[[ Data shown open ]]

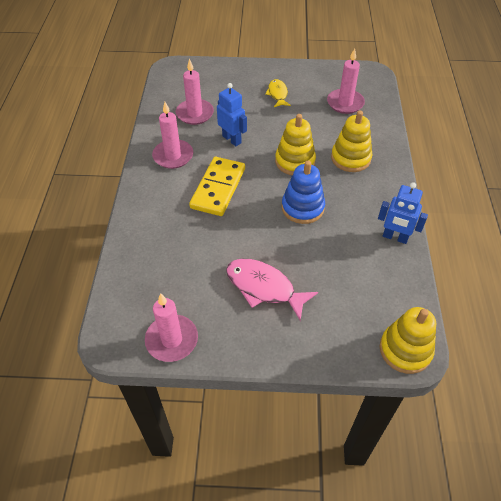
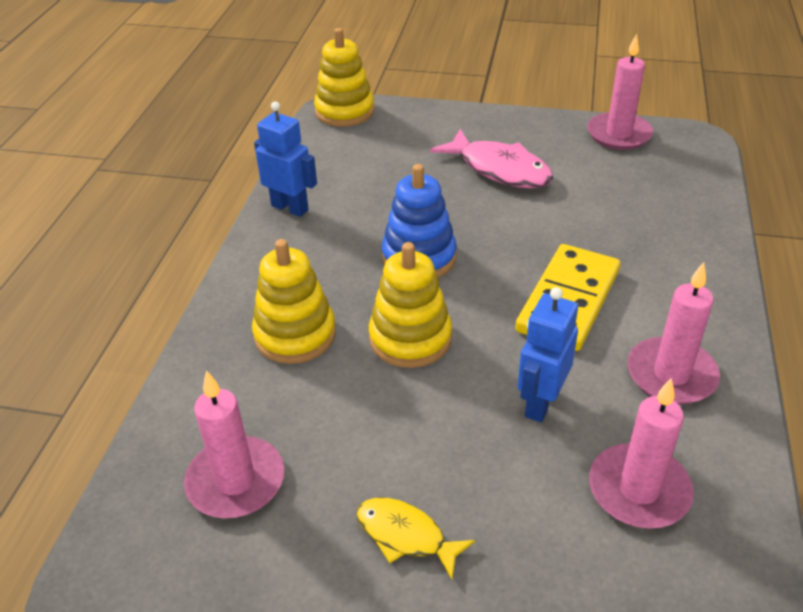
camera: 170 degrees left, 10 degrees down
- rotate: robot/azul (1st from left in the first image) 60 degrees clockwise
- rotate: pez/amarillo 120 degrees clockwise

[[ Data shown closed ]]

Work request >> Wherever an image appears in the data, omit it and repeat everything else exactly.

Expected output >>
camera: 170 degrees left, 10 degrees down
- rotate: robot/azul (1st from left in the first image) 60 degrees clockwise
- rotate: pez/amarillo 120 degrees clockwise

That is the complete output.